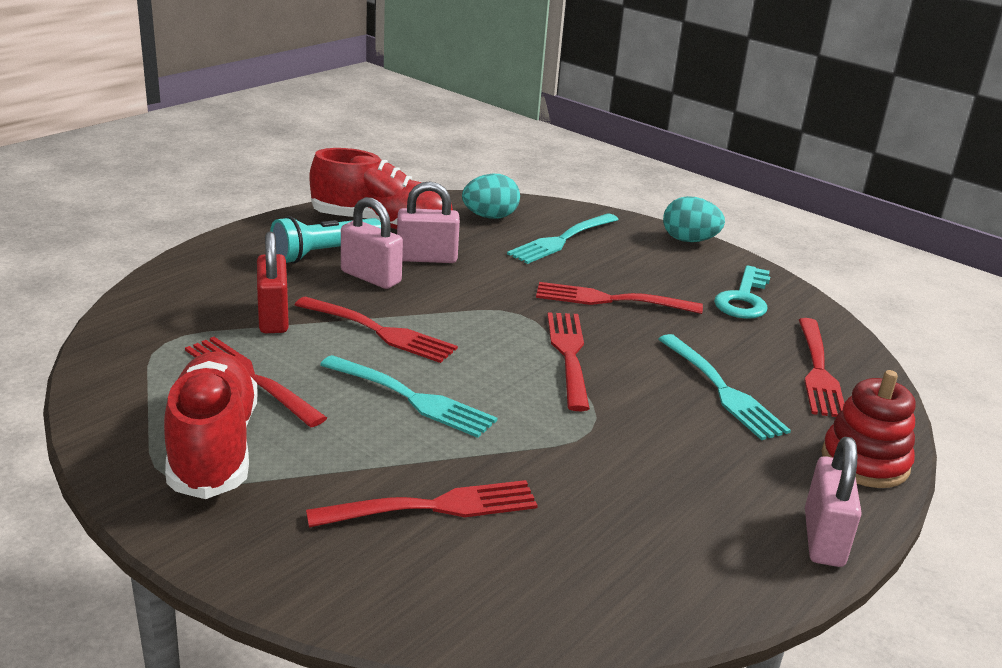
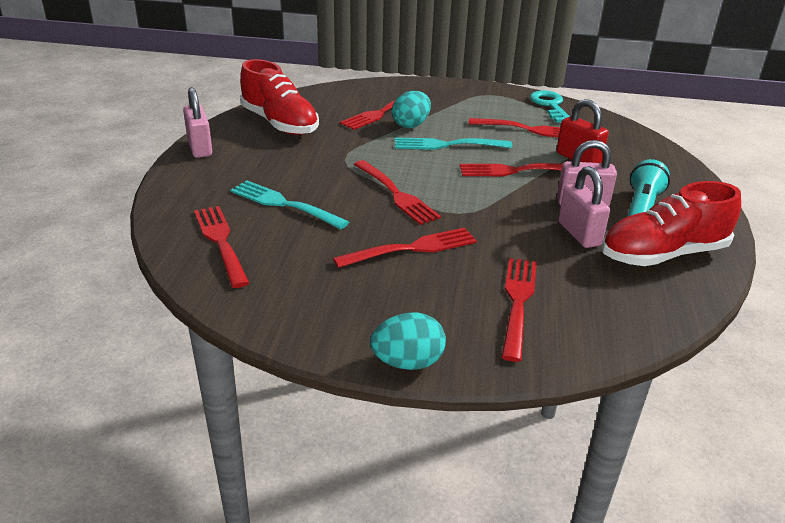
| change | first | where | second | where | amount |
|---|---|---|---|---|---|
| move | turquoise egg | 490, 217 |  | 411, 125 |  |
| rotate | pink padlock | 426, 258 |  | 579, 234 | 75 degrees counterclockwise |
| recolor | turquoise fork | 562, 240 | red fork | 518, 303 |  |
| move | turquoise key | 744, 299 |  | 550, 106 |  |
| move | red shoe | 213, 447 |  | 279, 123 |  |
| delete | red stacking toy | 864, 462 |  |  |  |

----

Once the pictures are set aside, write out the entries verbatim.

| change | first | where | second | where | amount |
|---|---|---|---|---|---|
| move | turquoise egg | 490, 217 |  | 411, 125 |  |
| rotate | pink padlock | 426, 258 |  | 579, 234 | 75 degrees counterclockwise |
| recolor | turquoise fork | 562, 240 | red fork | 518, 303 |  |
| move | turquoise key | 744, 299 |  | 550, 106 |  |
| move | red shoe | 213, 447 |  | 279, 123 |  |
| delete | red stacking toy | 864, 462 |  |  |  |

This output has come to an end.